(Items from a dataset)
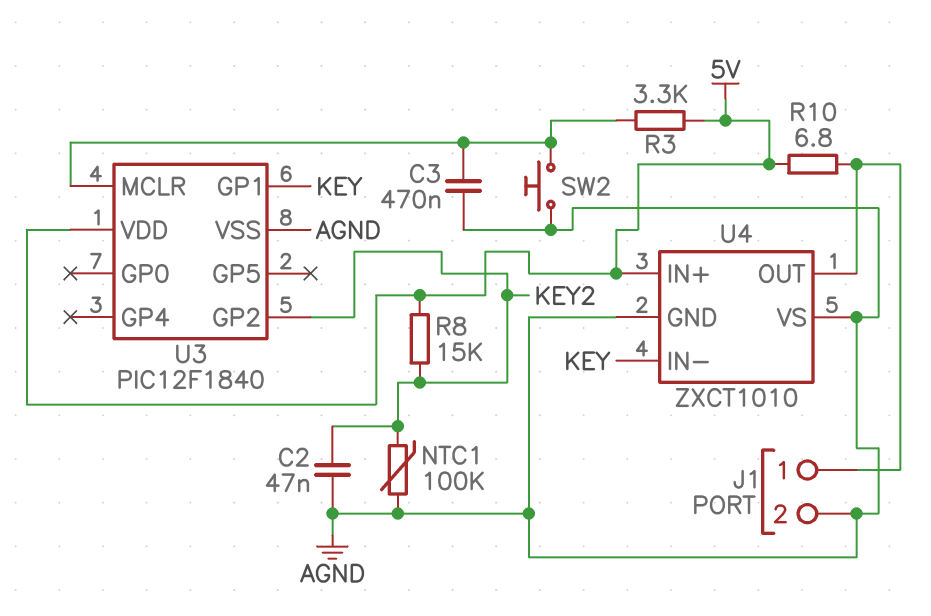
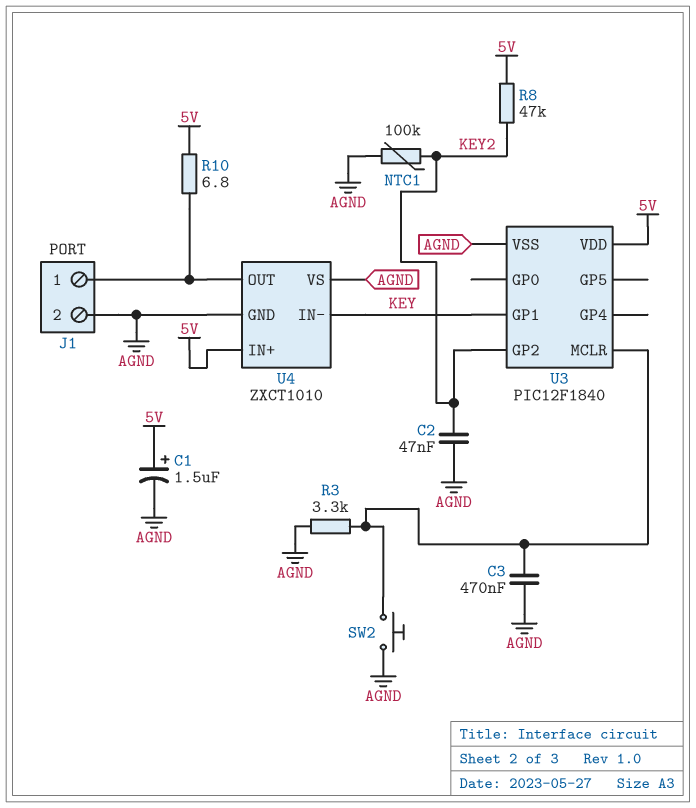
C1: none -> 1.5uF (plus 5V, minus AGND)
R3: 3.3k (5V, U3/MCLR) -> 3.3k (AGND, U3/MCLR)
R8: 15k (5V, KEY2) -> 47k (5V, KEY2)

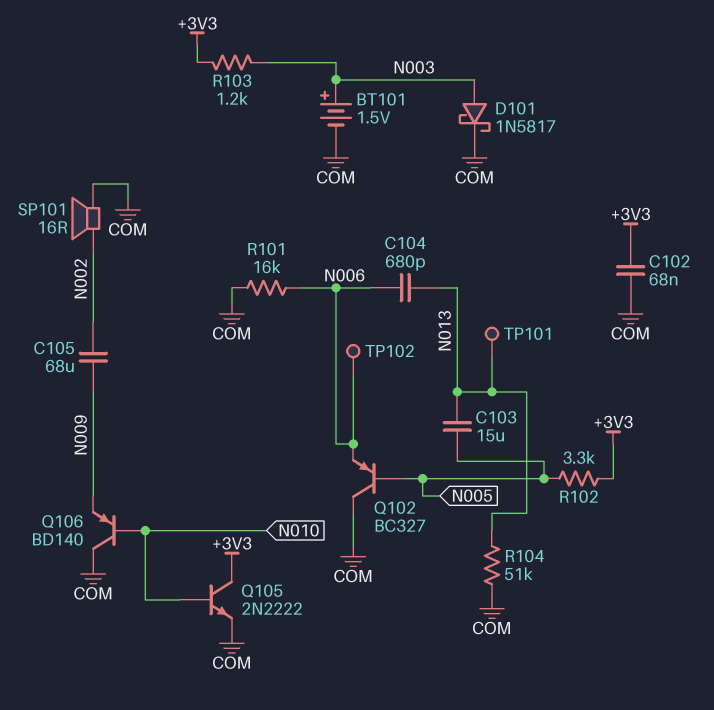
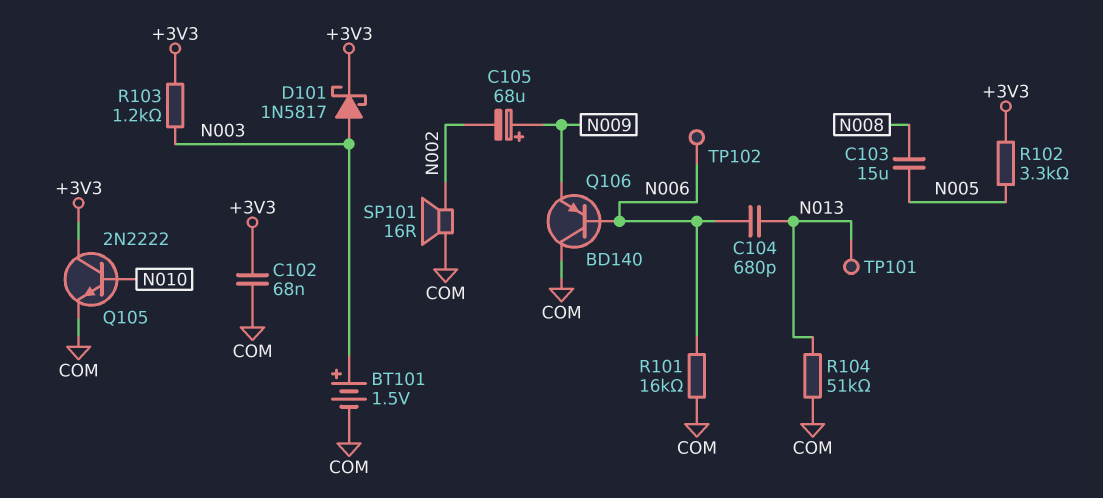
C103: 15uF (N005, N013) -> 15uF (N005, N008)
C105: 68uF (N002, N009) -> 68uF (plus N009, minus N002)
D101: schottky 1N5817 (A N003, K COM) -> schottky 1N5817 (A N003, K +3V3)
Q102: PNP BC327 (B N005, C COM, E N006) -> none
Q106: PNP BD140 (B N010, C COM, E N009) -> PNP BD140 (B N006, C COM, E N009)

### What is expected
Output every record above verbatim, excluding images.

### Solution to this exercise
C1: none -> 1.5uF (plus 5V, minus AGND)
R3: 3.3k (5V, U3/MCLR) -> 3.3k (AGND, U3/MCLR)
R8: 15k (5V, KEY2) -> 47k (5V, KEY2)

C103: 15uF (N005, N013) -> 15uF (N005, N008)
C105: 68uF (N002, N009) -> 68uF (plus N009, minus N002)
D101: schottky 1N5817 (A N003, K COM) -> schottky 1N5817 (A N003, K +3V3)
Q102: PNP BC327 (B N005, C COM, E N006) -> none
Q106: PNP BD140 (B N010, C COM, E N009) -> PNP BD140 (B N006, C COM, E N009)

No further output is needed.